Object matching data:
::::::::

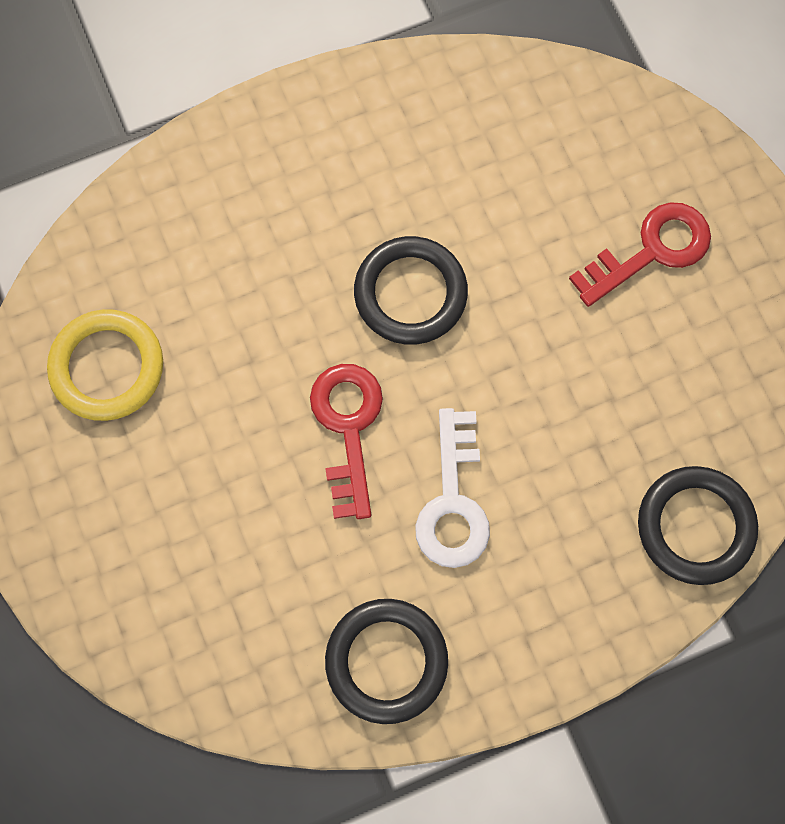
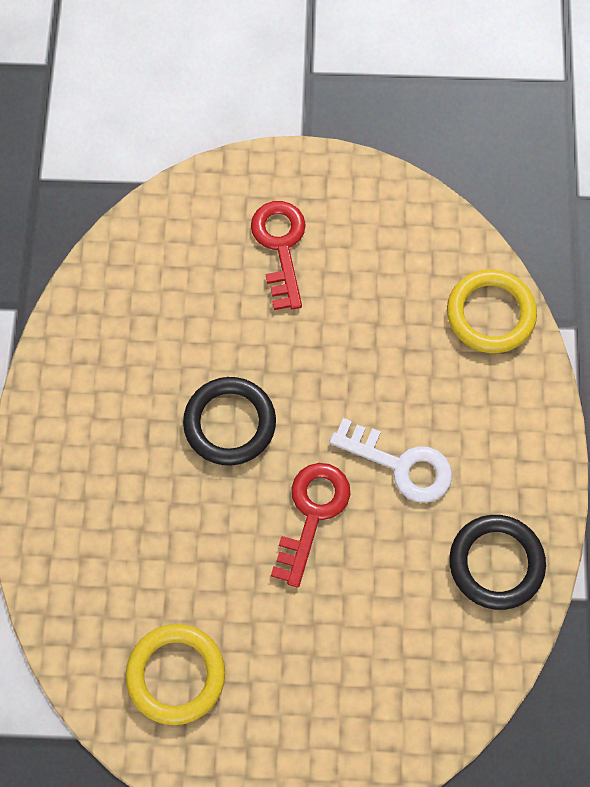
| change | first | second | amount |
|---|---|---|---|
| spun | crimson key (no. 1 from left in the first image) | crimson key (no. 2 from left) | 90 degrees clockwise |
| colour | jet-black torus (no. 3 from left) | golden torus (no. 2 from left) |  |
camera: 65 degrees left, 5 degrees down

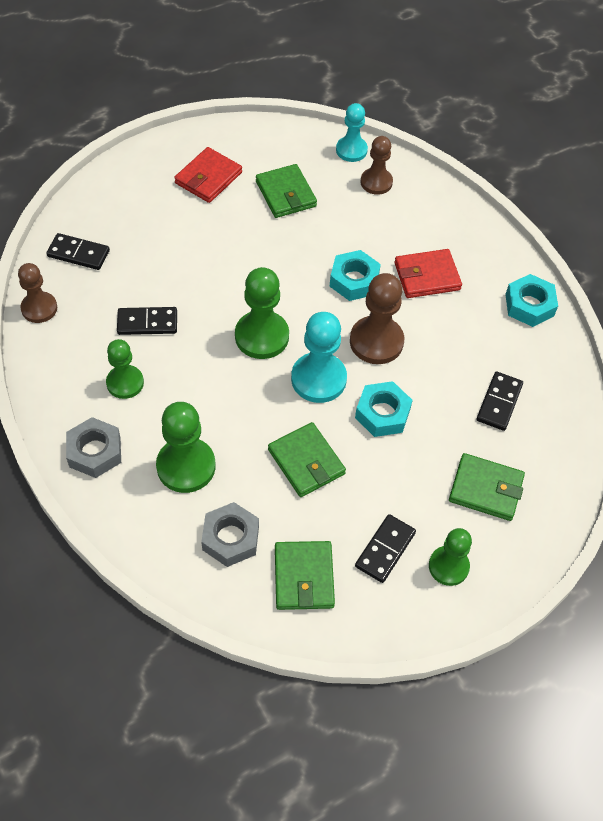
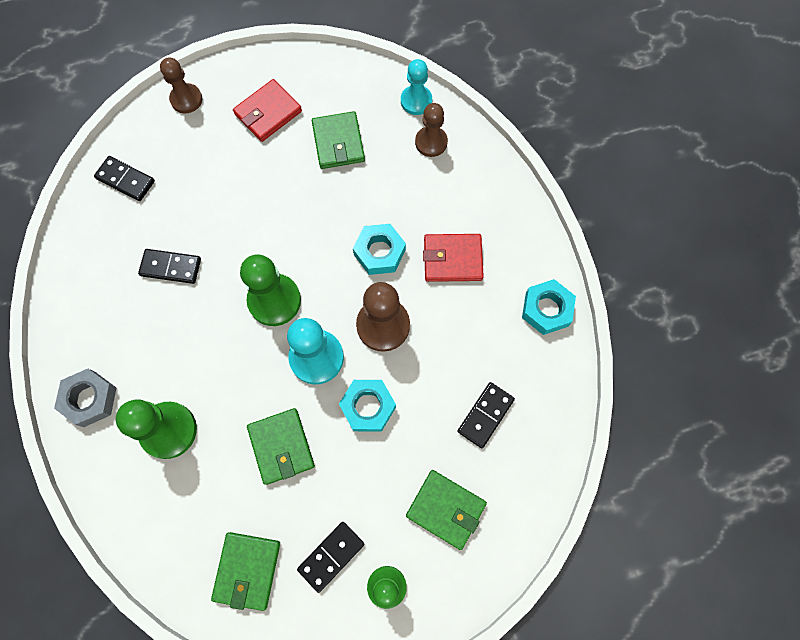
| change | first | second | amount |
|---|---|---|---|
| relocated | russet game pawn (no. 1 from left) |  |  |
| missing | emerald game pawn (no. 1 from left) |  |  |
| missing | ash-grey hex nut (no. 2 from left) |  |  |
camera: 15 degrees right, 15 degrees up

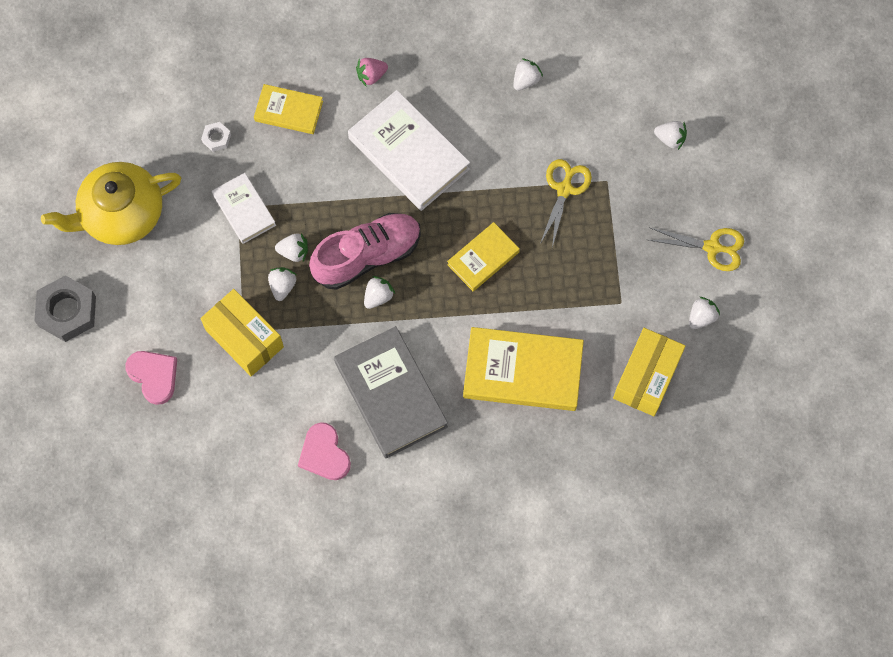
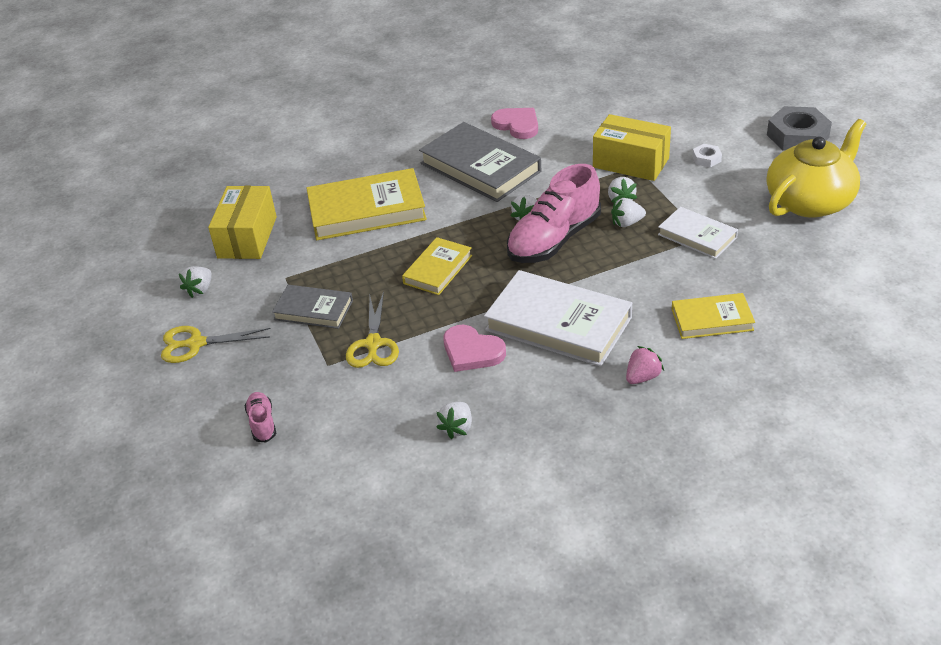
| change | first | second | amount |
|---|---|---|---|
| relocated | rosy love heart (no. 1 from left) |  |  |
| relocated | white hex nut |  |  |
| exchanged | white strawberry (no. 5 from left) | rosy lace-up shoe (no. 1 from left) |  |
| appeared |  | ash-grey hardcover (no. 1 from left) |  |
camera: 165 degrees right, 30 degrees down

::::::::

PROBLEM STATEMENT: Could you repeat the entries word for word, skipping the pictures they contain?

ANSWER FOR THIS EXERCISE:
| change | first | second | amount |
|---|---|---|---|
| spun | crimson key (no. 1 from left in the first image) | crimson key (no. 2 from left) | 90 degrees clockwise |
| colour | jet-black torus (no. 3 from left) | golden torus (no. 2 from left) |  |
camera: 65 degrees left, 5 degrees down

| change | first | second | amount |
|---|---|---|---|
| relocated | russet game pawn (no. 1 from left) |  |  |
| missing | emerald game pawn (no. 1 from left) |  |  |
| missing | ash-grey hex nut (no. 2 from left) |  |  |
camera: 15 degrees right, 15 degrees up

| change | first | second | amount |
|---|---|---|---|
| relocated | rosy love heart (no. 1 from left) |  |  |
| relocated | white hex nut |  |  |
| exchanged | white strawberry (no. 5 from left) | rosy lace-up shoe (no. 1 from left) |  |
| appeared |  | ash-grey hardcover (no. 1 from left) |  |
camera: 165 degrees right, 30 degrees down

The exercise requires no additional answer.